▸ Data extracts:
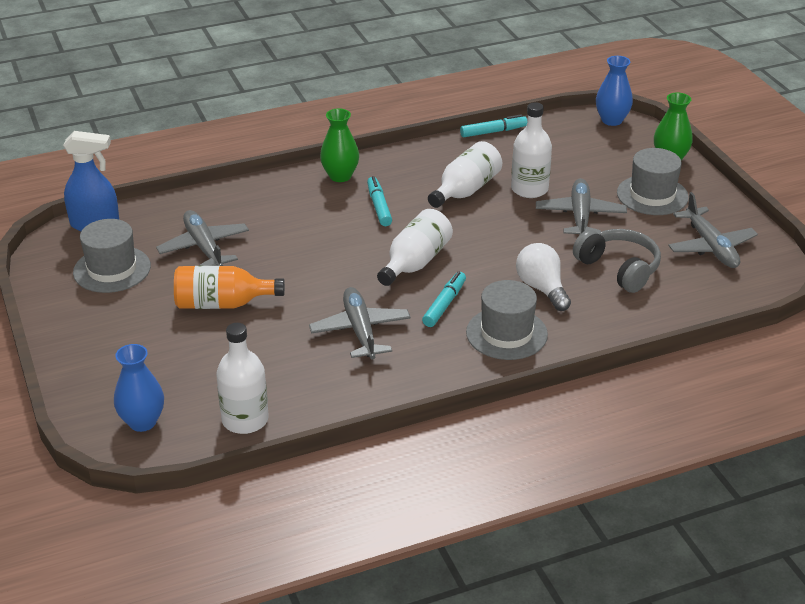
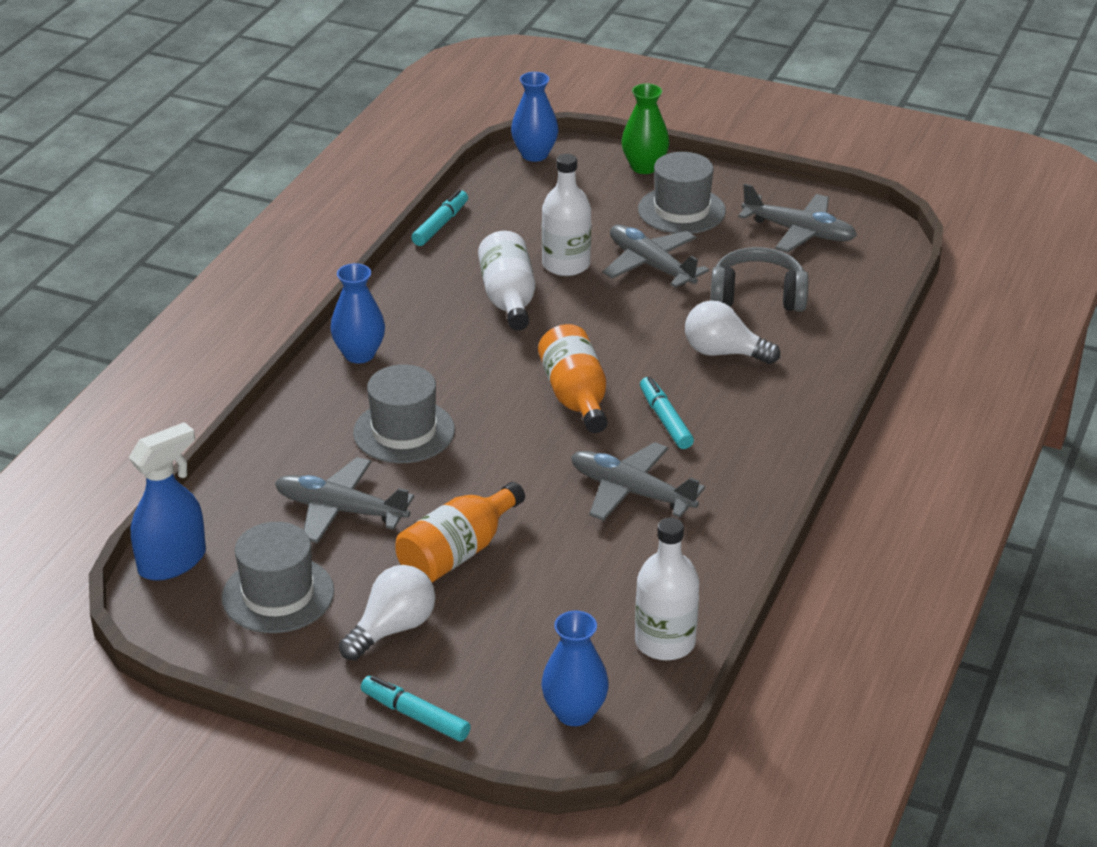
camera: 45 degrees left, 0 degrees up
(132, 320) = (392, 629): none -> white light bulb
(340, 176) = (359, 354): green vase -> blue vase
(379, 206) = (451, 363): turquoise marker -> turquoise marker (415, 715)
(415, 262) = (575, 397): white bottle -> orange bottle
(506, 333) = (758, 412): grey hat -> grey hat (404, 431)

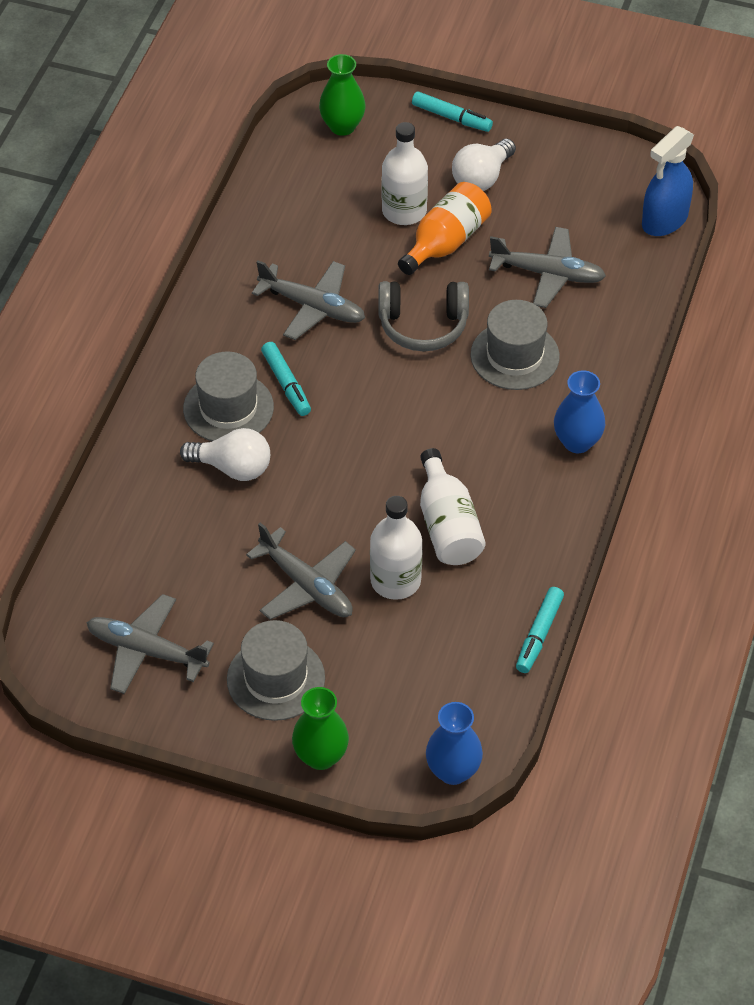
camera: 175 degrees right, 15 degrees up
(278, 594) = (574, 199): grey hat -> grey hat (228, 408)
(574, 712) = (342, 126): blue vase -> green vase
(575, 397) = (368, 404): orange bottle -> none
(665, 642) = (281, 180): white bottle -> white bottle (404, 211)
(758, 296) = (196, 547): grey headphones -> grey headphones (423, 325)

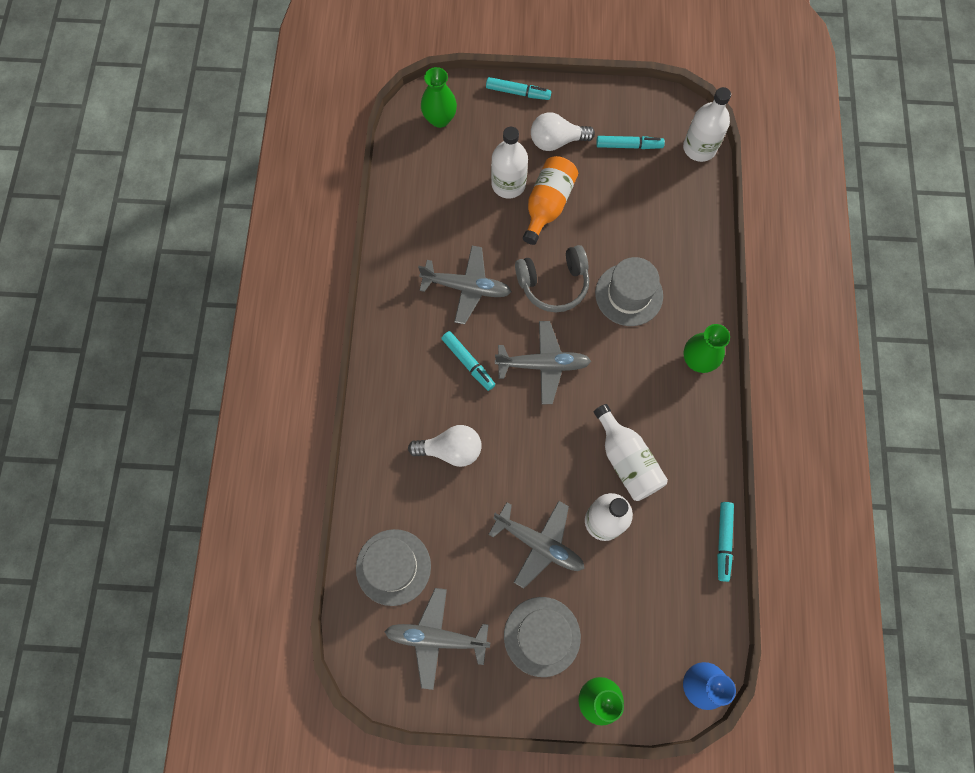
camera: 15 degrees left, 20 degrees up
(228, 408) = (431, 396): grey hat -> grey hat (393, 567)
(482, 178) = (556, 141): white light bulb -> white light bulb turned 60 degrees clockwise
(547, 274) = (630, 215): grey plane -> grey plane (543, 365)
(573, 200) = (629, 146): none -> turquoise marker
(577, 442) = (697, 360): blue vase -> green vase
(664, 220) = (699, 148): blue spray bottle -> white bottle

▸ Activity: Your task is to copy each line from the material above that includes the word "camera".

▸ Answer box:
camera: 45 degrees left, 0 degrees up
camera: 175 degrees right, 15 degrees up
camera: 15 degrees left, 20 degrees up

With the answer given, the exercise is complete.